Segment Start: Data to use

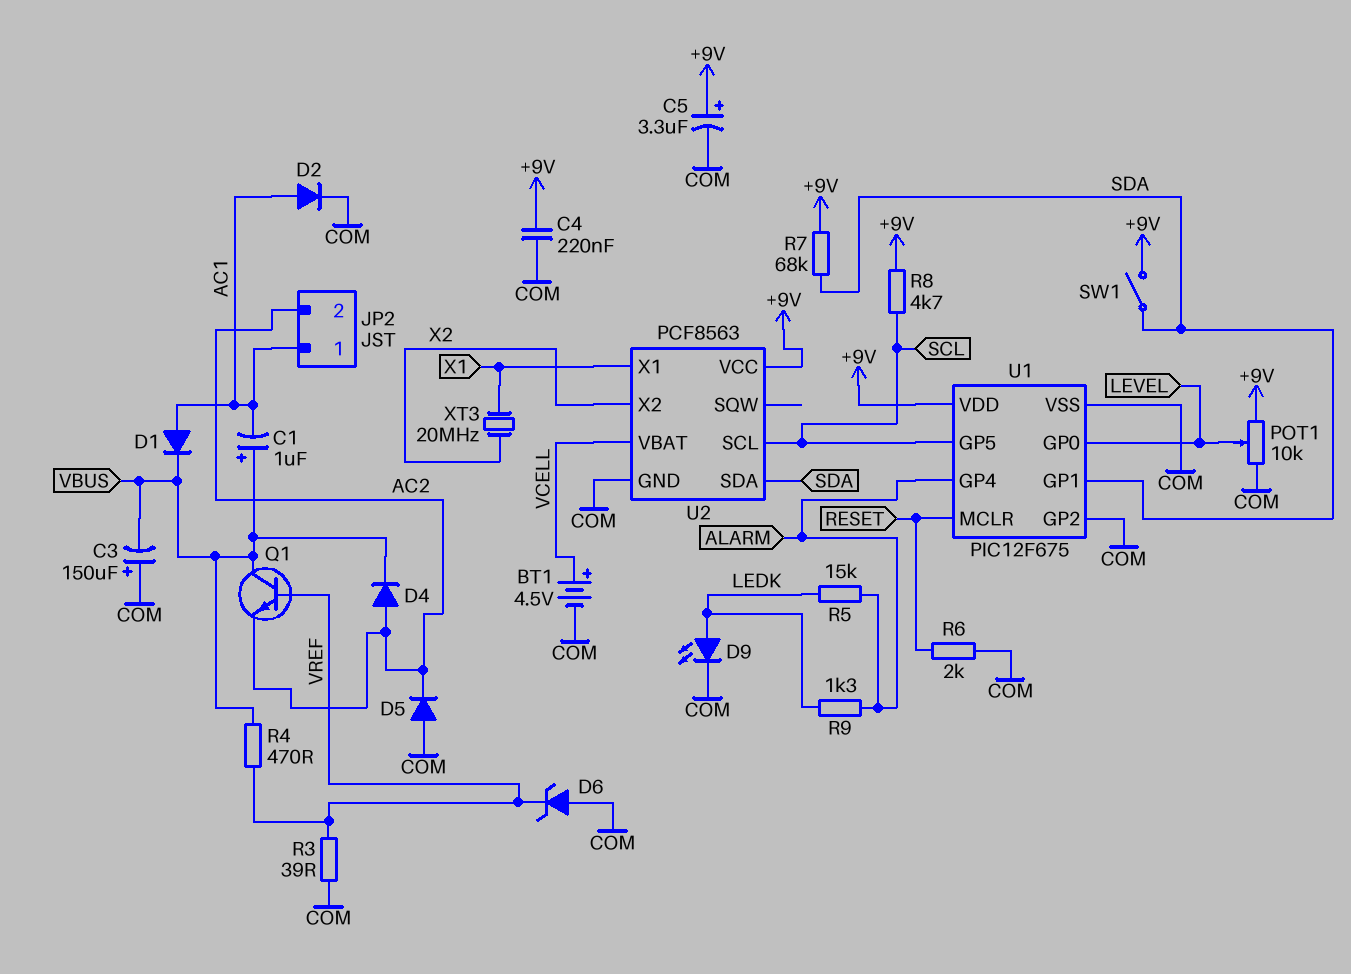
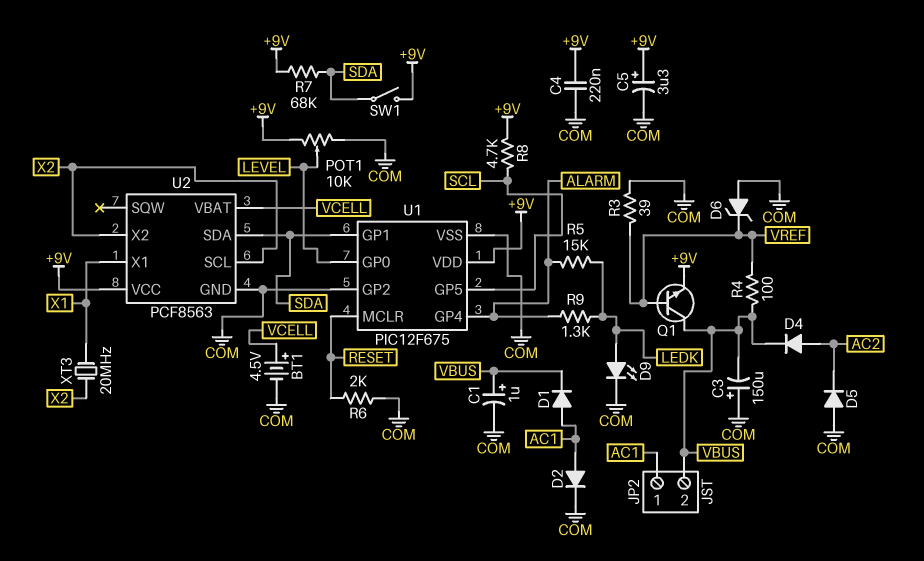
C1: 1uF (plus VBUS, minus AC1) -> 1uF (plus VBUS, minus COM)
JP2 pin 2: AC2 -> VBUS
Q1: NPN (B VREF, C VBUS, E AC2) -> NPN (B VREF, C VBUS, E +9V)
R4: 470 (VBUS, VREF) -> 100 (VBUS, VREF)
U2 pin SCL: SCL -> X2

Segment End: Data to use

▶ **Task to carry out**
From the line holding "JP2 pin 2: AC2 -> VBUS" to the last line of the records, quote each line exactly and add nothing.

▶ **Task answer**
JP2 pin 2: AC2 -> VBUS
Q1: NPN (B VREF, C VBUS, E AC2) -> NPN (B VREF, C VBUS, E +9V)
R4: 470 (VBUS, VREF) -> 100 (VBUS, VREF)
U2 pin SCL: SCL -> X2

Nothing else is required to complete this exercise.